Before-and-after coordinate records
● ● ● ● ●

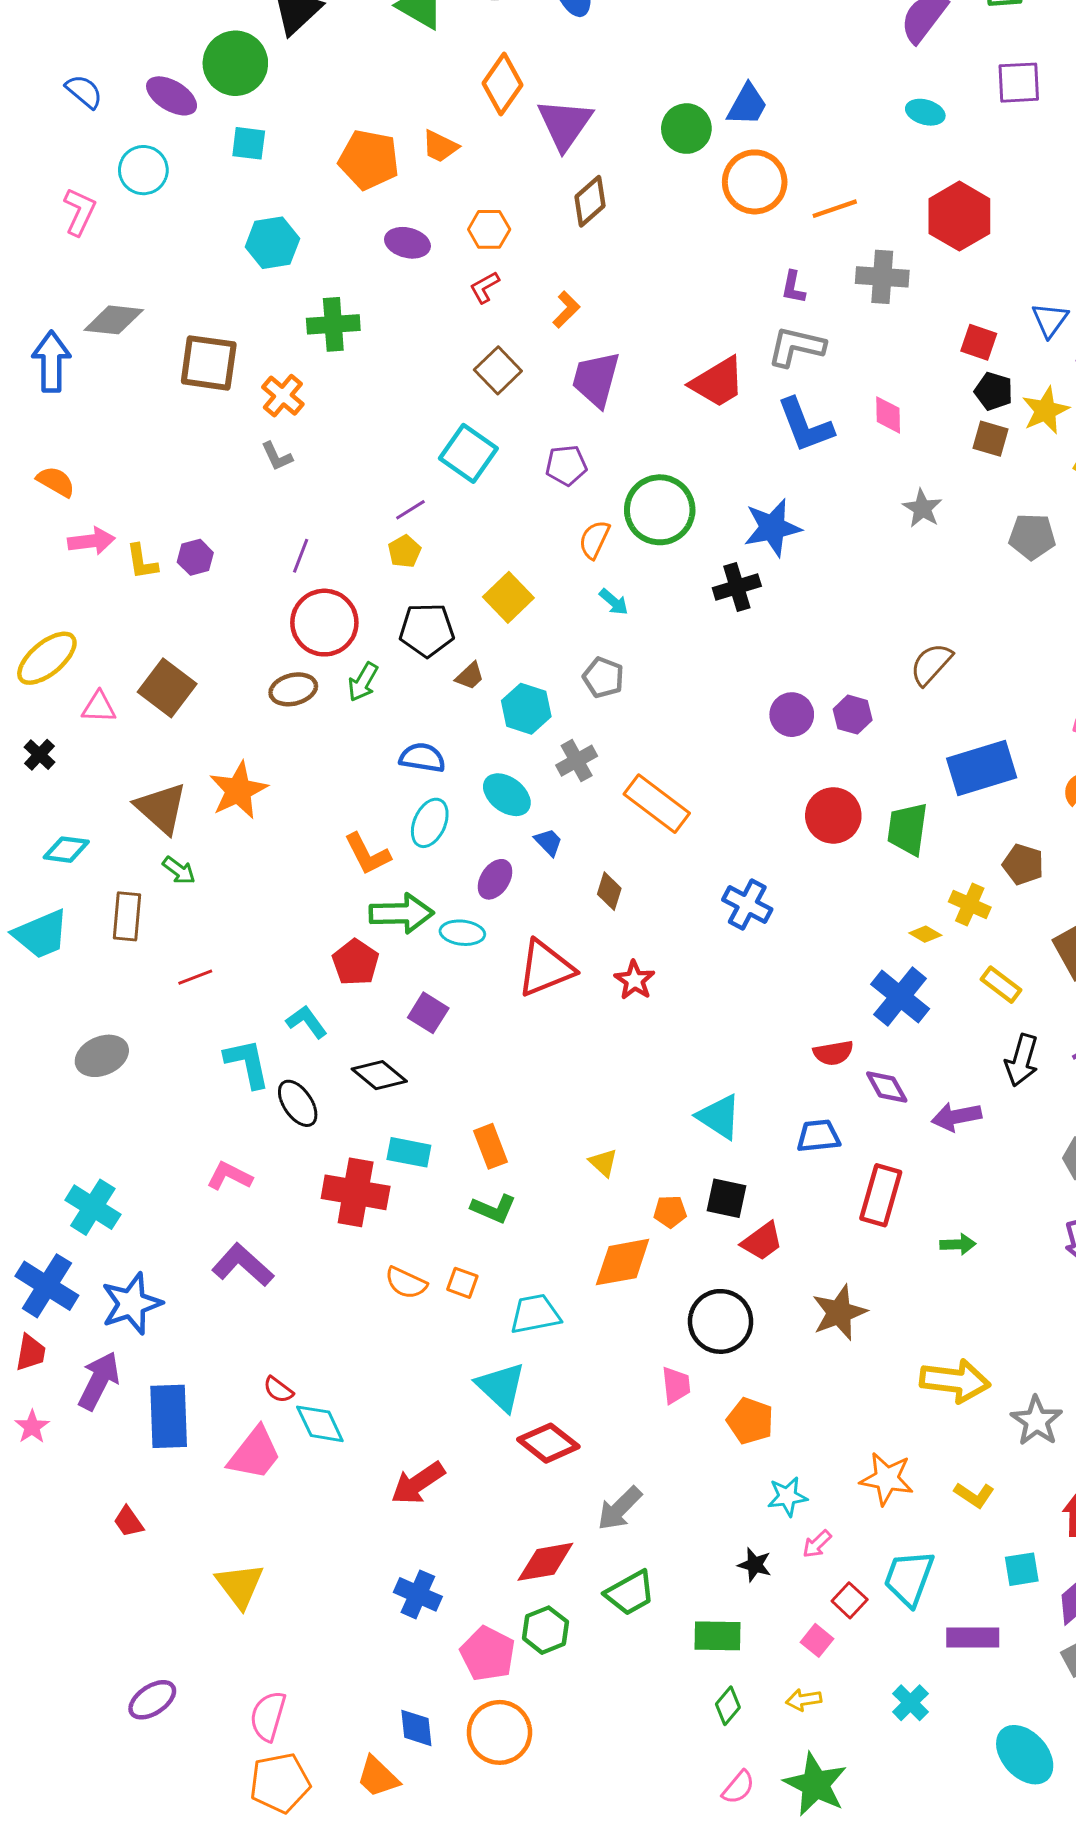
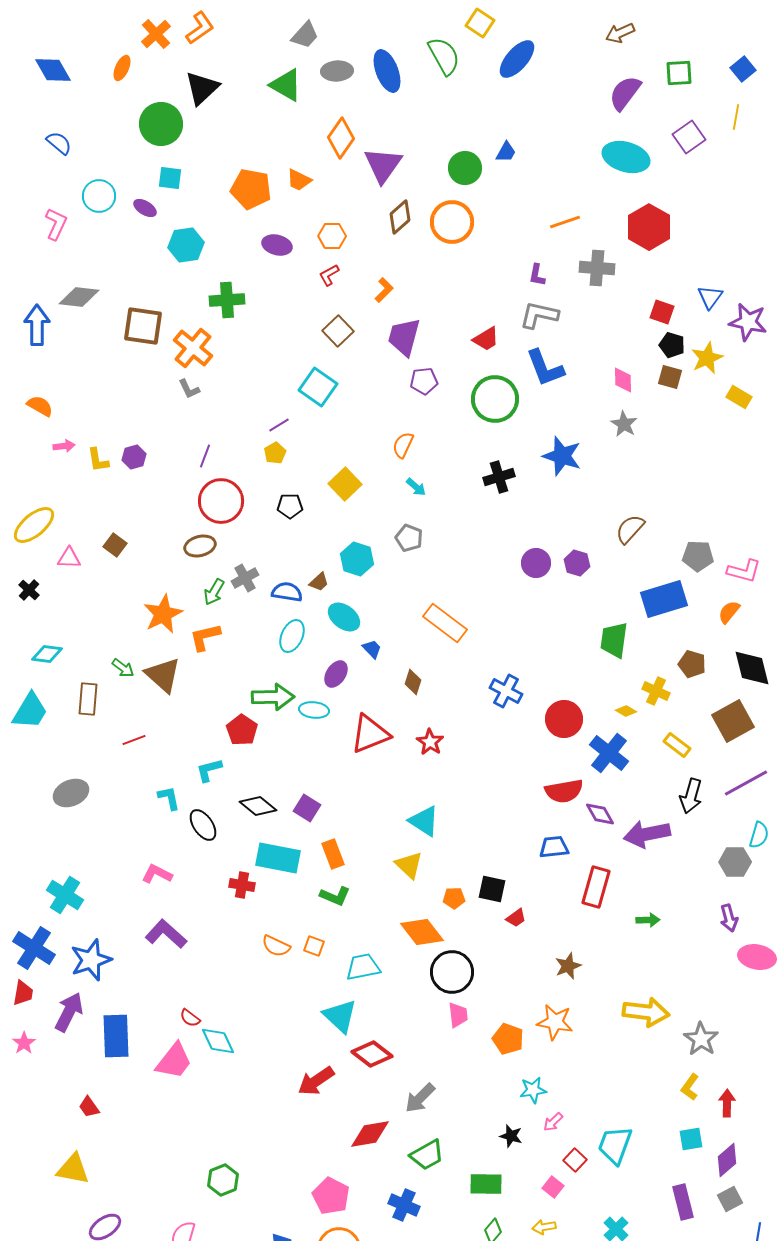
purple square: (1019, 83) -> (689, 137), turned -32
purple ellipse: (172, 96) -> (145, 208), moved, size x0.7
blue trapezoid: (747, 105) -> (506, 152), size x0.7
cyan ellipse: (925, 112) -> (626, 157), size x1.8
orange circle: (755, 182) -> (452, 222), moved
red trapezoid: (718, 382) -> (486, 339), size x0.7
orange cross: (283, 396) -> (193, 348), size x1.4
pink diamond: (888, 415) -> (623, 380), moved
purple pentagon: (566, 465) -> (424, 381), moved
green circle: (660, 510) -> (495, 399), moved
blue star: (772, 528) -> (562, 456), moved, turned 30
gray pentagon: (1032, 537) -> (698, 556), moved
pink arrow: (91, 541) -> (64, 446), size x0.7
black pentagon: (427, 630) -> (290, 506), size x0.7
brown trapezoid: (470, 676) -> (319, 582), moved
green arrow: (363, 682) -> (214, 592), moved
brown square: (167, 688) -> (115, 545), size x0.6
gray cross: (577, 761) -> (245, 578), moved
brown triangle: (161, 808) -> (163, 675), moved
red circle: (833, 815) -> (564, 719), moved
orange L-shape: (367, 854) -> (205, 637), moved, turned 104
cyan trapezoid: (41, 934) -> (30, 711), turned -36
purple square: (428, 1013) -> (307, 808), moved
cyan L-shape: (307, 1022) -> (209, 770), turned -68
red semicircle: (833, 1053) -> (564, 791), size x1.4
cyan L-shape: (247, 1063) -> (169, 798), size x0.7
cyan triangle: (719, 1117) -> (424, 821), moved
purple arrow: (956, 1117) -> (647, 834), size x1.4
cyan rectangle: (409, 1152) -> (278, 858), size x1.5
yellow triangle: (603, 1163) -> (409, 865), size x1.4
red cross: (356, 1192) -> (242, 885), size x0.6
red trapezoid: (762, 1241) -> (516, 918), size x0.7
orange diamond: (623, 1262) -> (422, 932), turned 63
brown star: (839, 1313) -> (568, 966), size x0.7
black circle: (721, 1321) -> (452, 972), moved
orange star: (887, 1479) -> (555, 1022), moved
red arrow: (418, 1483) -> (316, 1081), moved
yellow L-shape: (974, 1495) -> (690, 1087), moved, turned 92
yellow triangle: (240, 1586) -> (73, 1169), moved, turned -42
blue cross: (418, 1594) -> (404, 1205), moved
green hexagon: (545, 1630) -> (223, 1180), moved
purple rectangle: (973, 1637) -> (683, 1202), moved, turned 76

● ● ● ● ●

■ Your goal ■
Only lines with the word "ellipse" are wanted. Find and copy them from the records above.

■ Task response ■
purple ellipse: (172, 96) -> (145, 208), moved, size x0.7
cyan ellipse: (925, 112) -> (626, 157), size x1.8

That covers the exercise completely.